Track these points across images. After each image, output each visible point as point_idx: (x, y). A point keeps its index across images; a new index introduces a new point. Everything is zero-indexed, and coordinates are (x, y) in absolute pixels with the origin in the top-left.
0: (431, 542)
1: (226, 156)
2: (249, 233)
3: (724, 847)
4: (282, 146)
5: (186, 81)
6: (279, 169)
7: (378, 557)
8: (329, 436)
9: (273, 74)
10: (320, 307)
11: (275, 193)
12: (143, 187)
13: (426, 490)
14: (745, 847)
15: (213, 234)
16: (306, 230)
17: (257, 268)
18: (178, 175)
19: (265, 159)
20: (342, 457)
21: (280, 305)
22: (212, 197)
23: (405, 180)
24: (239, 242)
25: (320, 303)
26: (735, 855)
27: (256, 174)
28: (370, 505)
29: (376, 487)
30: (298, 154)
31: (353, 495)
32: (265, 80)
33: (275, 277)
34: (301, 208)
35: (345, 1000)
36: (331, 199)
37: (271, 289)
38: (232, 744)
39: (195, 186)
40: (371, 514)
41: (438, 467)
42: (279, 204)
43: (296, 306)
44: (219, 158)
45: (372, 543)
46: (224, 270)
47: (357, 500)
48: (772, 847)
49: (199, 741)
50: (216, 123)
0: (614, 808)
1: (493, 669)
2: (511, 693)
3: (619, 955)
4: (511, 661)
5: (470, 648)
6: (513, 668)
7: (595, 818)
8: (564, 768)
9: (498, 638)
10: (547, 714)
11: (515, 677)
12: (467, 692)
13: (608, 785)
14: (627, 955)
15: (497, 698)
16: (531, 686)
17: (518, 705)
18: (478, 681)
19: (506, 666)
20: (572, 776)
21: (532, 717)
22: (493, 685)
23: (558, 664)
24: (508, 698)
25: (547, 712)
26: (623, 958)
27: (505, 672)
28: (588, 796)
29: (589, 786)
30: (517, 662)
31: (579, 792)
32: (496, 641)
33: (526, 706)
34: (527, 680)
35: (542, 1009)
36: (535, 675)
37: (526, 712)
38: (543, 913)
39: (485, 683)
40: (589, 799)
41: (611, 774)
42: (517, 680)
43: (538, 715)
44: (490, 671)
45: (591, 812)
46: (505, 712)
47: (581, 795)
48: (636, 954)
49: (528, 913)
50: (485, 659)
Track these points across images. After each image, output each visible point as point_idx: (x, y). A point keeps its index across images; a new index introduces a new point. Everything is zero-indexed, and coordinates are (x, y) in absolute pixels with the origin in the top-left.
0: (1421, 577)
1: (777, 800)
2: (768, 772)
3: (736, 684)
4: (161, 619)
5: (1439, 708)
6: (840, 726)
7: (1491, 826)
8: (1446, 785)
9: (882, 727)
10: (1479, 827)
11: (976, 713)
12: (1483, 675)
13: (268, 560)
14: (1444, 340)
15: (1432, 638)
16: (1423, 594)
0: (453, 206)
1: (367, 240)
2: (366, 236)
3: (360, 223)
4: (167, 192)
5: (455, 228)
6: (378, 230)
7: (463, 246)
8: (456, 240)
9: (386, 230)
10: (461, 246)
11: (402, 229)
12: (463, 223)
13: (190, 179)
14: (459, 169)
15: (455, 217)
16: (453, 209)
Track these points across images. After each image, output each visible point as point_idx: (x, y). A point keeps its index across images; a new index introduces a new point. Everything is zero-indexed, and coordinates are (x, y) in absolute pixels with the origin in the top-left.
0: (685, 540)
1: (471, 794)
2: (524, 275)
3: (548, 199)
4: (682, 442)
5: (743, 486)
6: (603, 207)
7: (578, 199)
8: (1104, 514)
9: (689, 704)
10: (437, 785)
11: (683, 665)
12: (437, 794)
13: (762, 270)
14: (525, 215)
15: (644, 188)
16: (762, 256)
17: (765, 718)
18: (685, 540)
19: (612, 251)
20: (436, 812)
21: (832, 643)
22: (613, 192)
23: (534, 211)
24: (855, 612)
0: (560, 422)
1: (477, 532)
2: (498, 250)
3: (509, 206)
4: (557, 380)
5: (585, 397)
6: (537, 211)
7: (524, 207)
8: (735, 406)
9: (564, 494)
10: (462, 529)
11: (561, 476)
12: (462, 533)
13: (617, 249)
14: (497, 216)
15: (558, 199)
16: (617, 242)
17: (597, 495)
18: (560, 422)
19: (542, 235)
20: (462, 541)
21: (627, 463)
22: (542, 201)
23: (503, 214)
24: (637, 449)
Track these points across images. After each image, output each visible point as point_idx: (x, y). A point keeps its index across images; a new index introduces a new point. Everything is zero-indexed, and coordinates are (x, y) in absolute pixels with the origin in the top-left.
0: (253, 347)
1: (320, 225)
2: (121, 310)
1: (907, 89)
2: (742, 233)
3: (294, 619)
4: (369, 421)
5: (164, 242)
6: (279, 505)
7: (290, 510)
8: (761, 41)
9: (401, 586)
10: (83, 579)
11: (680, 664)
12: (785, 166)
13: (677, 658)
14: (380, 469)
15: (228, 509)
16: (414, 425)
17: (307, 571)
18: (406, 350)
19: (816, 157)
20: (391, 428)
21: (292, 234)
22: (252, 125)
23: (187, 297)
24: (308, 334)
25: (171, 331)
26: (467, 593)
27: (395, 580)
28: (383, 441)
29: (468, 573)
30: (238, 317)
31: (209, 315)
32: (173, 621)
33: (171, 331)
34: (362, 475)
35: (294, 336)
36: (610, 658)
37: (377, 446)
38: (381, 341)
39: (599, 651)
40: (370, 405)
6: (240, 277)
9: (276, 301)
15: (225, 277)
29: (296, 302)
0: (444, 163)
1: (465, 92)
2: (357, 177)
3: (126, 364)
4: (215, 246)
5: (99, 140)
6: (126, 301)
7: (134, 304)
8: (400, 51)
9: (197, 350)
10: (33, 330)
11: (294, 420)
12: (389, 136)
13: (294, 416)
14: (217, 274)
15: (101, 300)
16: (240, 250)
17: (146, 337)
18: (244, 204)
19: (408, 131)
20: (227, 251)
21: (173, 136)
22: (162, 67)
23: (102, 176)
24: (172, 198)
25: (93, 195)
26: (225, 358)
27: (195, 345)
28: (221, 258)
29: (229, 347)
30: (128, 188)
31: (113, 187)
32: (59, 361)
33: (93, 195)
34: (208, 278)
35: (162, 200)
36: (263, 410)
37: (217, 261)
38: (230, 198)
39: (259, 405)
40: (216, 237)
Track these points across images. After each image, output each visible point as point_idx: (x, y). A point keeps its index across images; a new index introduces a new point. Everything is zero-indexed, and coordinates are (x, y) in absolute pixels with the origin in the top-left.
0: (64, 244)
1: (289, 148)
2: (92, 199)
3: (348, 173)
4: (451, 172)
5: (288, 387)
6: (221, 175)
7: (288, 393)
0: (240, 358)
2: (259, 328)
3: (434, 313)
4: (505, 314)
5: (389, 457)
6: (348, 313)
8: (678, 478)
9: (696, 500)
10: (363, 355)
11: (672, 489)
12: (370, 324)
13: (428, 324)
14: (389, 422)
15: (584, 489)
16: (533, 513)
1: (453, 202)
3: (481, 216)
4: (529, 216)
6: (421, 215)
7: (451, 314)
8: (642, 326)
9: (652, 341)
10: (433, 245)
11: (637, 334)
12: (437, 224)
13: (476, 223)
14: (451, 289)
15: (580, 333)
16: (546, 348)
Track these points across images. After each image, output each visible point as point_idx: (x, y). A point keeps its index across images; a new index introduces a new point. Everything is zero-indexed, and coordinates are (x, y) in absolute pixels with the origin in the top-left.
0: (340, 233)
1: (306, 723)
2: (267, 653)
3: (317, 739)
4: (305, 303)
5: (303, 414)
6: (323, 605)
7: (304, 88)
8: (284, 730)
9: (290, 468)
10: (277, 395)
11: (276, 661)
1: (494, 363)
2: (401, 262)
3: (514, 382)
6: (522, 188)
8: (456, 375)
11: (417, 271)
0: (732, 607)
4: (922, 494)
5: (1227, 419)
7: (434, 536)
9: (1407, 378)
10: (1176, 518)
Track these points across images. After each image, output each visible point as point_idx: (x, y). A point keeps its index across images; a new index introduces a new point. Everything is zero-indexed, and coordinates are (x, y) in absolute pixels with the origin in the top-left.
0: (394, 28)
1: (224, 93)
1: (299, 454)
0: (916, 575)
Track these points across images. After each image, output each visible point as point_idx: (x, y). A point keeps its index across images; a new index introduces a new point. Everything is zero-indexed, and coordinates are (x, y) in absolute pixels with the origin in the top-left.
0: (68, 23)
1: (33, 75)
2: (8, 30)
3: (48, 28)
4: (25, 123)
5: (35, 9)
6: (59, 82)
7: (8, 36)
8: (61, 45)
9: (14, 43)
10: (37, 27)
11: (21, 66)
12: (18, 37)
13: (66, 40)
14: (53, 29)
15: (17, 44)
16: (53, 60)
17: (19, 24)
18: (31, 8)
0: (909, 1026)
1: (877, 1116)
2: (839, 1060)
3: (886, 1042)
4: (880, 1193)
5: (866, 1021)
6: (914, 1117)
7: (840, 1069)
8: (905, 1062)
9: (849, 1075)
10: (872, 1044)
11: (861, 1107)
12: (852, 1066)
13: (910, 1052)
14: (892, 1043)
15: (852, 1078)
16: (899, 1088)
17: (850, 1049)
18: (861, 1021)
- - -
THE REQUEST: Can you copy, character for character, the lines starting at the one that contains "8: (678, 478)" and stopping after the one that contains "10: (1176, 518)", keeping both of those lines?

RESULT FOR THIS TASK:
8: (678, 478)
9: (696, 500)
10: (363, 355)
11: (672, 489)
12: (370, 324)
13: (428, 324)
14: (389, 422)
15: (584, 489)
16: (533, 513)
1: (453, 202)
3: (481, 216)
4: (529, 216)
6: (421, 215)
7: (451, 314)
8: (642, 326)
9: (652, 341)
10: (433, 245)
11: (637, 334)
12: (437, 224)
13: (476, 223)
14: (451, 289)
15: (580, 333)
16: (546, 348)
Track these points across images. After each image, output each visible point as point_idx: (x, y). A point keeps its index across images; a new index introduces a new point. Everything is zero-indexed, and coordinates are (x, y) in absolute pixels with the origin in the top-left.
0: (340, 233)
1: (306, 723)
2: (267, 653)
3: (317, 739)
4: (305, 303)
5: (303, 414)
6: (323, 605)
7: (304, 88)
8: (284, 730)
9: (290, 468)
10: (277, 395)
11: (276, 661)
1: (494, 363)
2: (401, 262)
3: (514, 382)
6: (522, 188)
8: (456, 375)
11: (417, 271)
0: (732, 607)
4: (922, 494)
5: (1227, 419)
7: (434, 536)
9: (1407, 378)
10: (1176, 518)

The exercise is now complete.